[TASK PROMPT] Look through the material for lines with the word "plus", and copy each one.

[DATA FOR THE TASK — start]

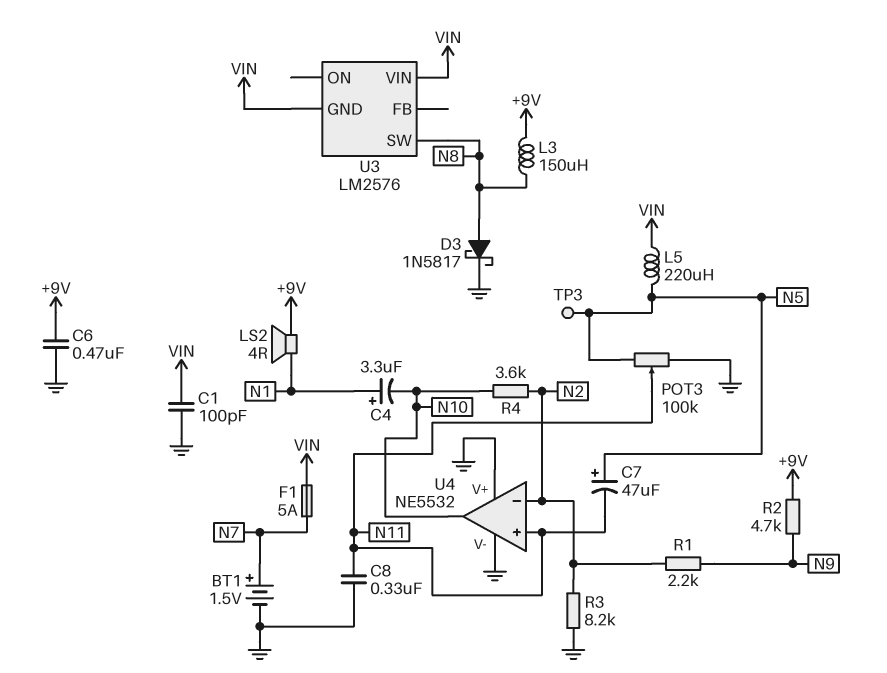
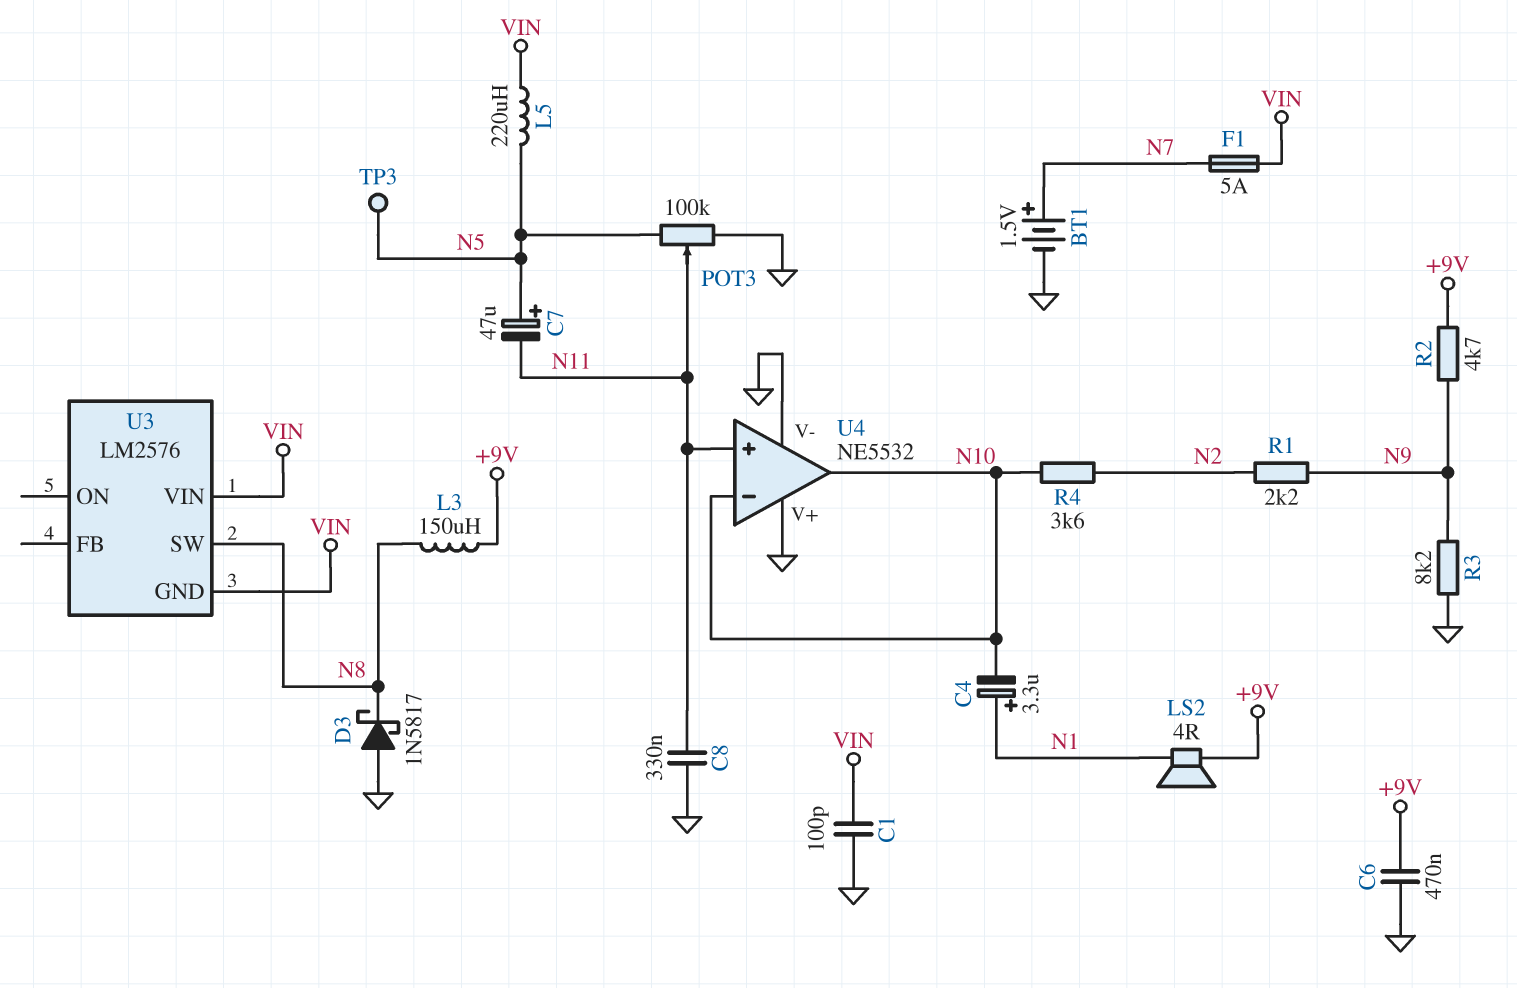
D3: schottky 1N5817 (A N8, K GND) -> schottky 1N5817 (A GND, K N8)
R3: 8.2k (GND, N2) -> 8.2k (GND, N9)
U4 pin in-: N2 -> N10

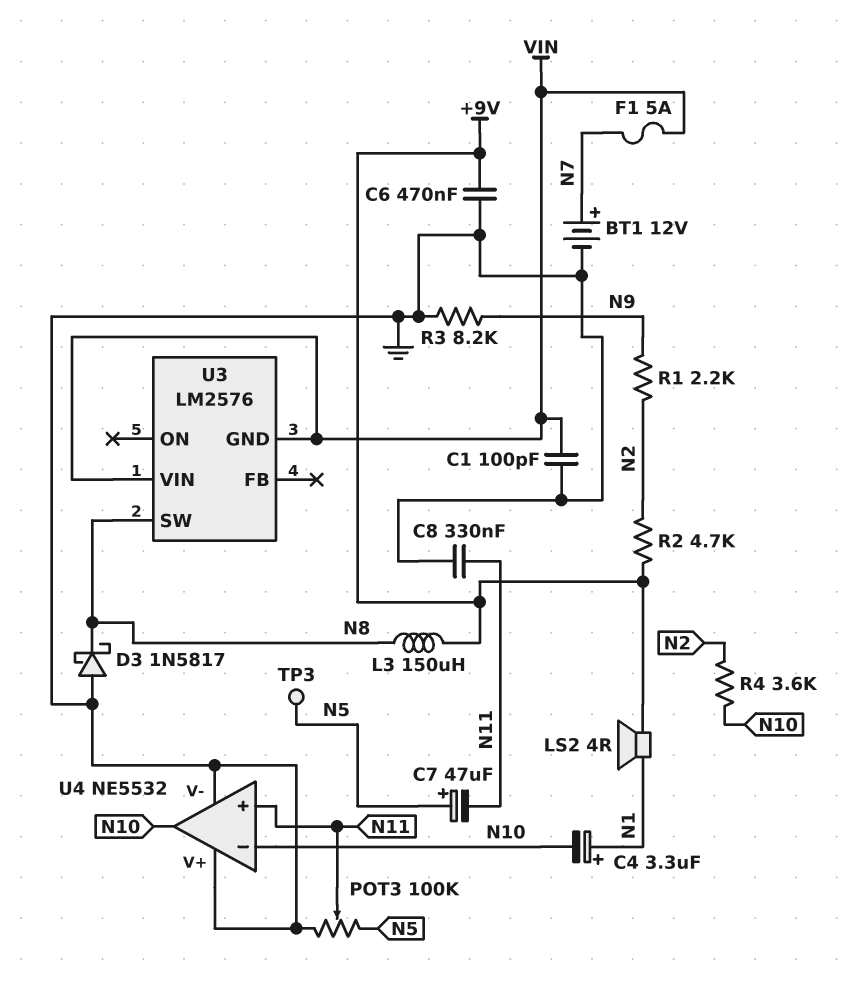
BT1: 1.5V (plus N7, minus GND) -> 12V (plus N7, minus GND)
L5: 220uH (N5, VIN) -> none
R2: 4.7k (+9V, N9) -> 4.7k (+9V, N2)

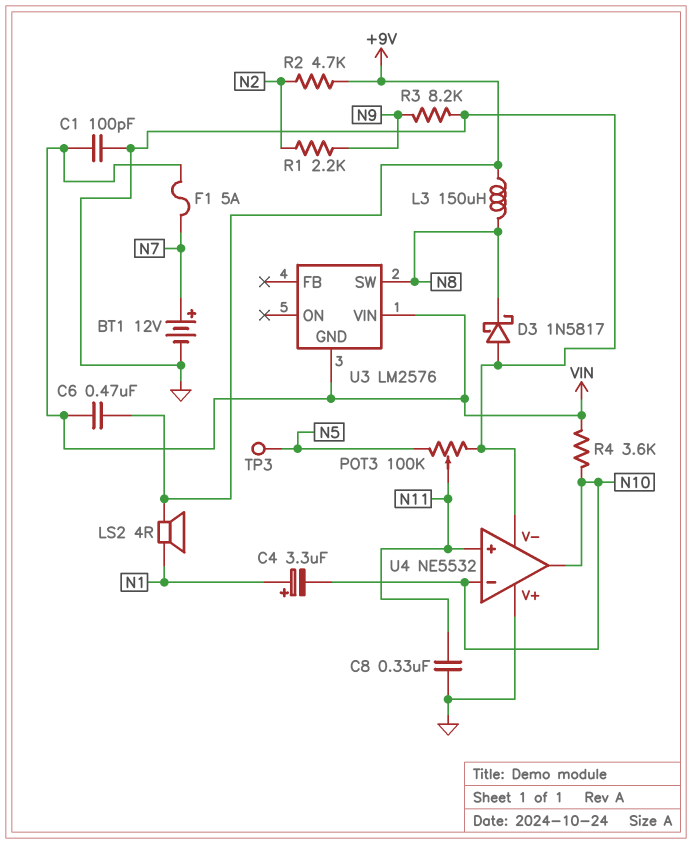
C6: 470nF (+9V, GND) -> 470nF (+9V, VIN)
C7: 47uF (plus N5, minus N11) -> none
R4: 3.6k (N2, N10) -> 3.6k (N10, VIN)

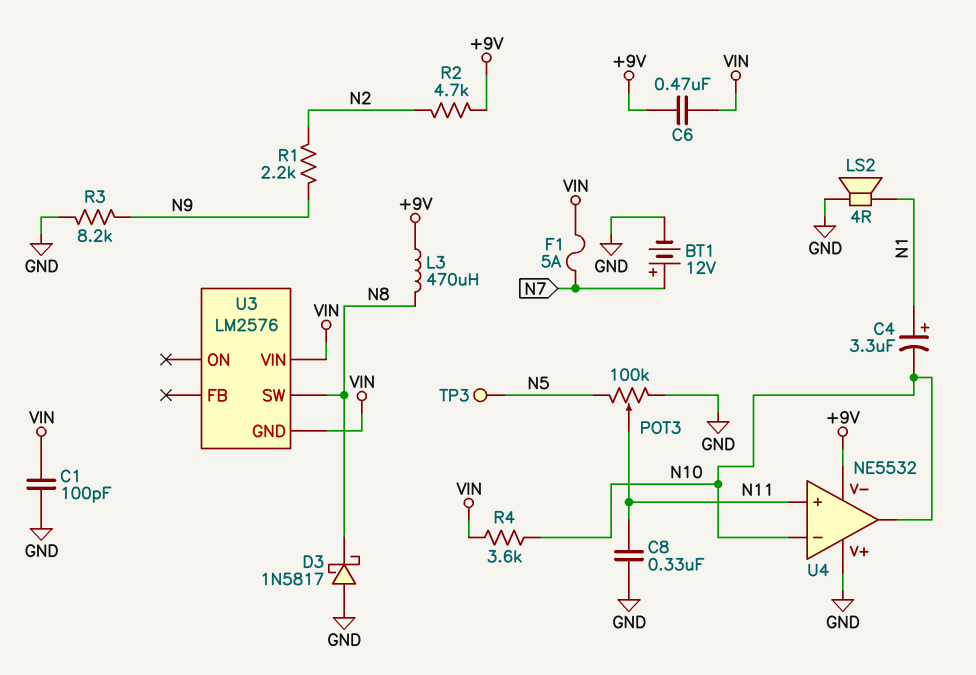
L3: 150uH (+9V, N8) -> 470uH (+9V, N8)
LS2: speaker 4R (+9V, N1) -> speaker 4R (GND, N1)
U4 pin V-: GND -> +9V

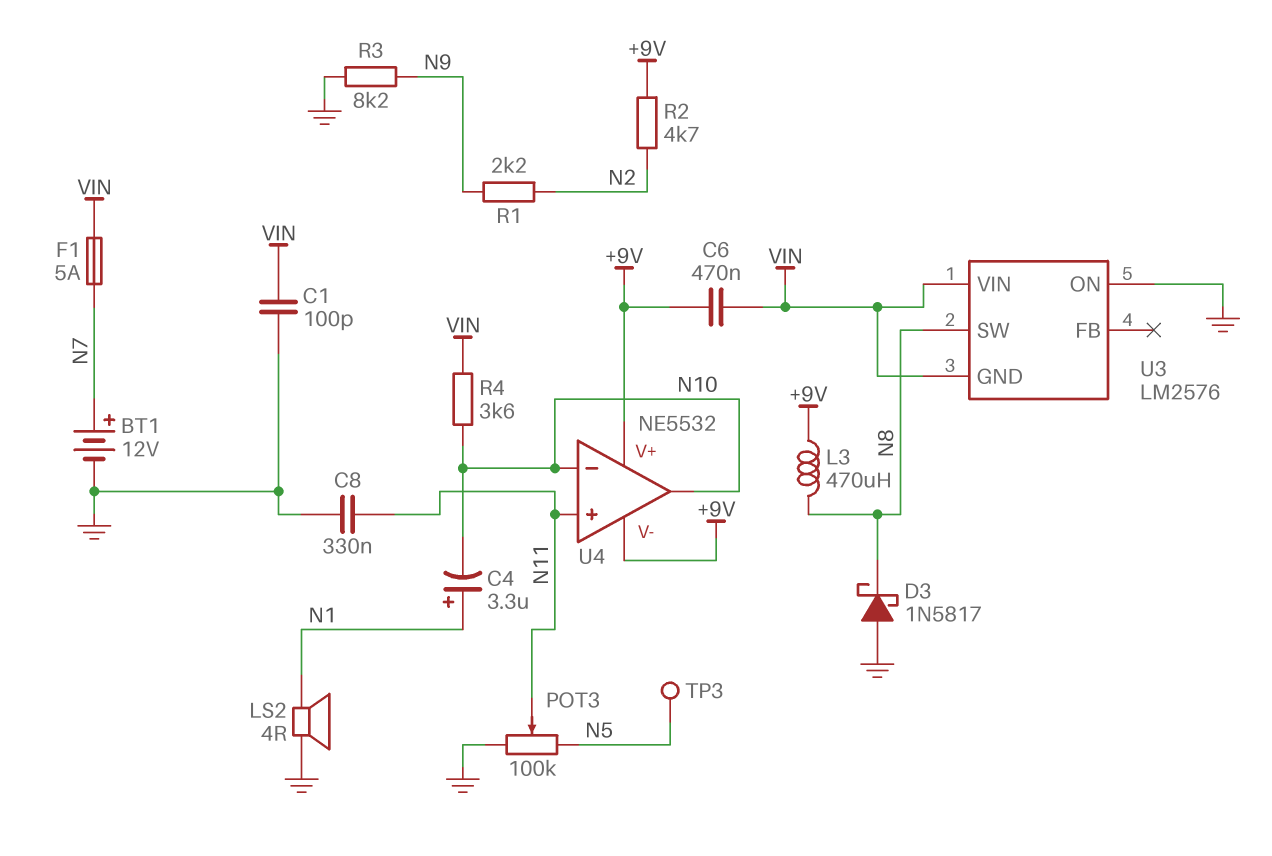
U3 pin ON: none -> GND
U4 pin V+: GND -> +9V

[DATA FOR THE TASK — finish]

[EXERCISE RESULT]
BT1: 1.5V (plus N7, minus GND) -> 12V (plus N7, minus GND)
C7: 47uF (plus N5, minus N11) -> none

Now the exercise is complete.